Render every line of the data exactly as written, and leave out the pictures.

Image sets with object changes

=== Section Start ===

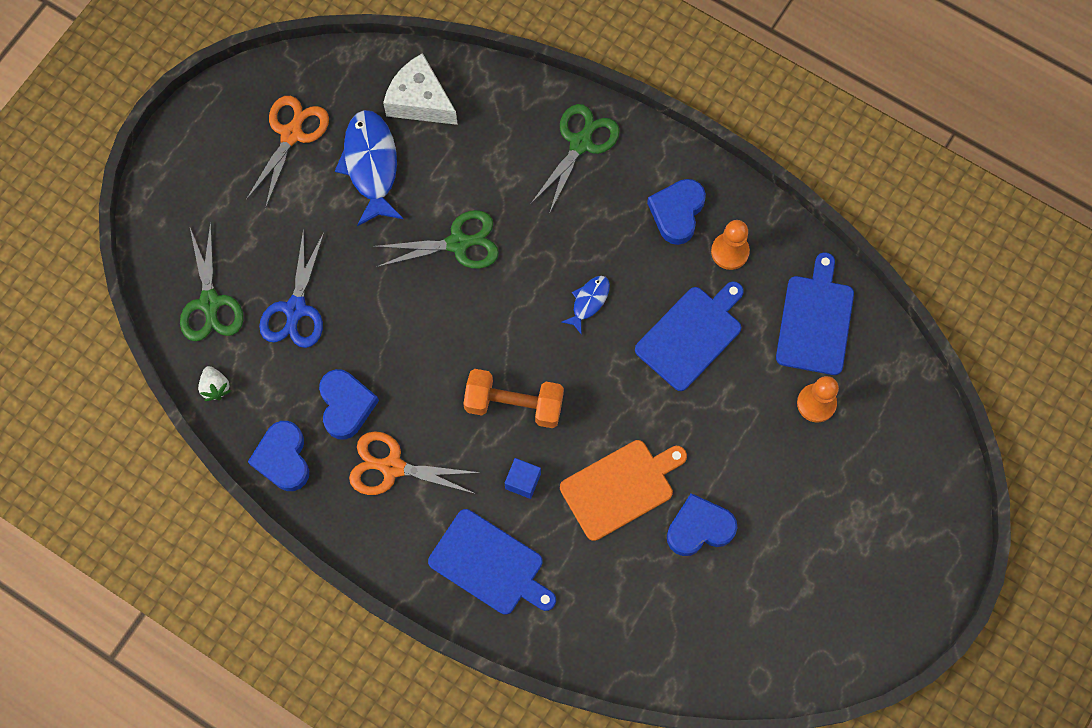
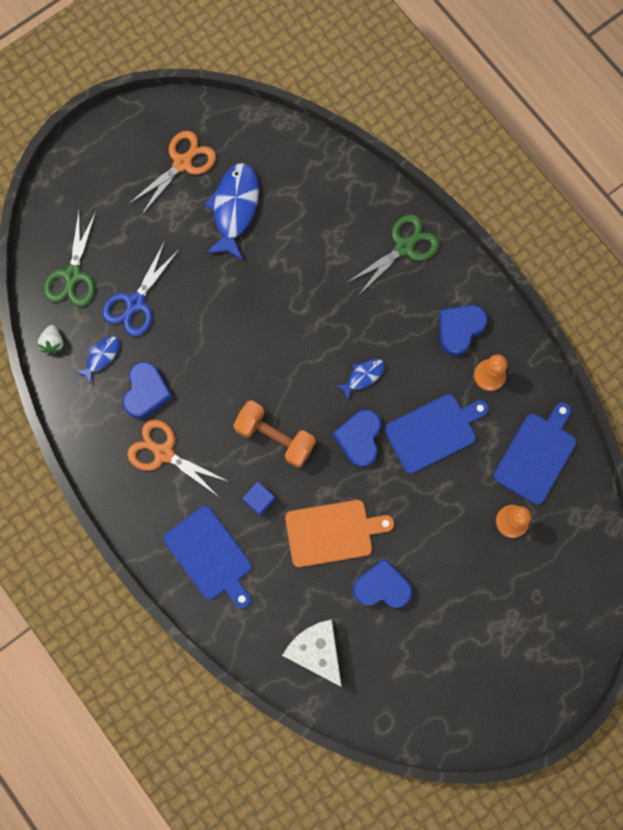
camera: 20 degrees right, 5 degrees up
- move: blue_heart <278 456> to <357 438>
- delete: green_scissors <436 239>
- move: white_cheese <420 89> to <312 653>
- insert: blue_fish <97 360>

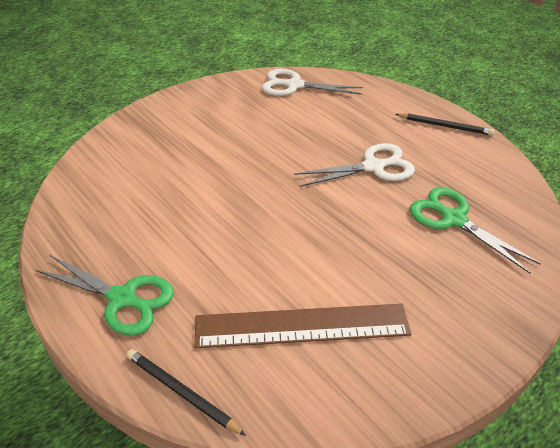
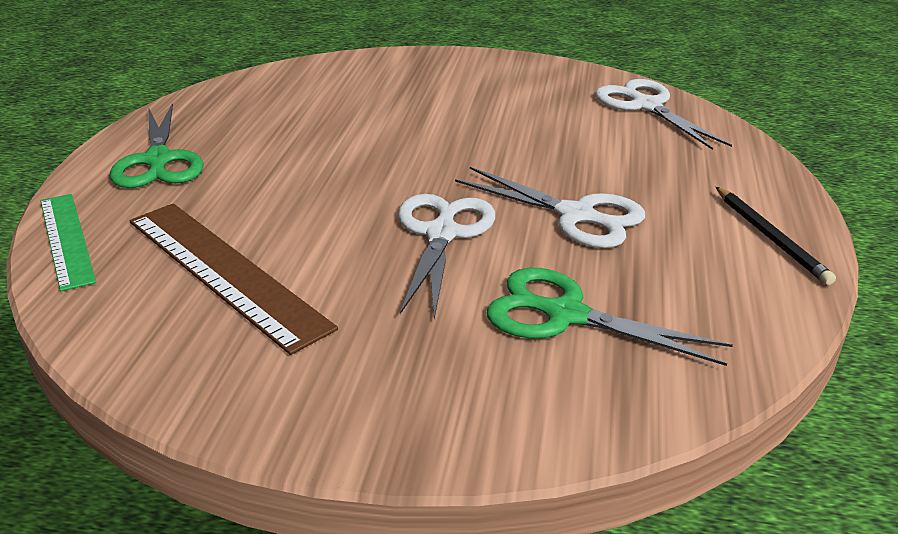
camera: 50 degrees right, 10 degrees down
- replace: black_pencil <186 392> to green_ruler <68 242>
- rotate: green_scissors <475 230> = <610 317> 75 degrees counterclockwise
- insert: white_scissors <446 256>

=== Section End ===

**Result for this task:**
camera: 20 degrees right, 5 degrees up
- move: blue_heart <278 456> to <357 438>
- delete: green_scissors <436 239>
- move: white_cheese <420 89> to <312 653>
- insert: blue_fish <97 360>

camera: 50 degrees right, 10 degrees down
- replace: black_pencil <186 392> to green_ruler <68 242>
- rotate: green_scissors <475 230> = <610 317> 75 degrees counterclockwise
- insert: white_scissors <446 256>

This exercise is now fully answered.